===== Given information =====
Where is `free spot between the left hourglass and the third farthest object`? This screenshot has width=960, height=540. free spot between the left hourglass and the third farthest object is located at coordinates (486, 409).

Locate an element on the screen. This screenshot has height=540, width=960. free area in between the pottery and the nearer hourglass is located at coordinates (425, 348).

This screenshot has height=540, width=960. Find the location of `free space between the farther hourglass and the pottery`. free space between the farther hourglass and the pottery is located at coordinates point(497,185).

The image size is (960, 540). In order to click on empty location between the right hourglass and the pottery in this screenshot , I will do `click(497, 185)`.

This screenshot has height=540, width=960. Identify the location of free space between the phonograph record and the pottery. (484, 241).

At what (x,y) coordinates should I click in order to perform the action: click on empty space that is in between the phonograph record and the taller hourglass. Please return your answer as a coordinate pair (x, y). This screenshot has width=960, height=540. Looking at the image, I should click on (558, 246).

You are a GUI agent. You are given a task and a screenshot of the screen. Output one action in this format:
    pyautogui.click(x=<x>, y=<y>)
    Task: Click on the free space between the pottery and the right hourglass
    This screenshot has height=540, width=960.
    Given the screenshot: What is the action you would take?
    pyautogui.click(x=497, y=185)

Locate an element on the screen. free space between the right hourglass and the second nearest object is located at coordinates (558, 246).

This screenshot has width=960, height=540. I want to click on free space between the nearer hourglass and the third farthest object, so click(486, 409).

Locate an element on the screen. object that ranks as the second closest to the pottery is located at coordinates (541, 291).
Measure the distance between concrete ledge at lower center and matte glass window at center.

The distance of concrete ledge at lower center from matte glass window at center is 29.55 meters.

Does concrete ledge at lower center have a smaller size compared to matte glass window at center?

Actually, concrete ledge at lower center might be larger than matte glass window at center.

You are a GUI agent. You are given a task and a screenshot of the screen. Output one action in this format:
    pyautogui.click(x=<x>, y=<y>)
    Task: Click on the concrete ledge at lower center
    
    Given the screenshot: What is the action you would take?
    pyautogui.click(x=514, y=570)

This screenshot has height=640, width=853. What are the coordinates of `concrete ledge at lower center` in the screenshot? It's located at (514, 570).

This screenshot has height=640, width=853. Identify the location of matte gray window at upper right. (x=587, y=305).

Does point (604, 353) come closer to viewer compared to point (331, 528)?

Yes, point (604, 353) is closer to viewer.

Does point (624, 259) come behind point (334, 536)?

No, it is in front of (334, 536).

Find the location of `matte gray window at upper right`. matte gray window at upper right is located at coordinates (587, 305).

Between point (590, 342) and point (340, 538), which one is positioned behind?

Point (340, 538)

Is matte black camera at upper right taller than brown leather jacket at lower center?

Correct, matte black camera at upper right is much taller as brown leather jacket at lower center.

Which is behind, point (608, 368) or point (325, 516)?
=====
Reproduce every one of the lines above word for word, changing nothing.

Where is `free spot between the left hourglass and the third farthest object`? This screenshot has width=960, height=540. free spot between the left hourglass and the third farthest object is located at coordinates (486, 409).

Locate an element on the screen. This screenshot has height=540, width=960. free area in between the pottery and the nearer hourglass is located at coordinates (425, 348).

This screenshot has height=540, width=960. Find the location of `free space between the farther hourglass and the pottery`. free space between the farther hourglass and the pottery is located at coordinates point(497,185).

The image size is (960, 540). In order to click on empty location between the right hourglass and the pottery in this screenshot , I will do `click(497, 185)`.

This screenshot has height=540, width=960. Identify the location of free space between the phonograph record and the pottery. (484, 241).

At what (x,y) coordinates should I click in order to perform the action: click on empty space that is in between the phonograph record and the taller hourglass. Please return your answer as a coordinate pair (x, y). This screenshot has width=960, height=540. Looking at the image, I should click on (558, 246).

You are a GUI agent. You are given a task and a screenshot of the screen. Output one action in this format:
    pyautogui.click(x=<x>, y=<y>)
    Task: Click on the free space between the pottery and the right hourglass
    This screenshot has height=540, width=960.
    Given the screenshot: What is the action you would take?
    pyautogui.click(x=497, y=185)

Locate an element on the screen. free space between the right hourglass and the second nearest object is located at coordinates (558, 246).

This screenshot has width=960, height=540. I want to click on free space between the nearer hourglass and the third farthest object, so click(486, 409).

Locate an element on the screen. object that ranks as the second closest to the pottery is located at coordinates (541, 291).
Measure the distance between concrete ledge at lower center and matte glass window at center.

The distance of concrete ledge at lower center from matte glass window at center is 29.55 meters.

Does concrete ledge at lower center have a smaller size compared to matte glass window at center?

Actually, concrete ledge at lower center might be larger than matte glass window at center.

You are a GUI agent. You are given a task and a screenshot of the screen. Output one action in this format:
    pyautogui.click(x=<x>, y=<y>)
    Task: Click on the concrete ledge at lower center
    
    Given the screenshot: What is the action you would take?
    pyautogui.click(x=514, y=570)

This screenshot has height=640, width=853. What are the coordinates of `concrete ledge at lower center` in the screenshot? It's located at (514, 570).

This screenshot has height=640, width=853. Identify the location of matte gray window at upper right. (x=587, y=305).

Does point (604, 353) come closer to viewer compared to point (331, 528)?

Yes, point (604, 353) is closer to viewer.

Does point (624, 259) come behind point (334, 536)?

No, it is in front of (334, 536).

Find the location of `matte gray window at upper right`. matte gray window at upper right is located at coordinates (587, 305).

Between point (590, 342) and point (340, 538), which one is positioned behind?

Point (340, 538)

Is matte black camera at upper right taller than brown leather jacket at lower center?

Correct, matte black camera at upper right is much taller as brown leather jacket at lower center.

Which is behind, point (608, 368) or point (325, 516)?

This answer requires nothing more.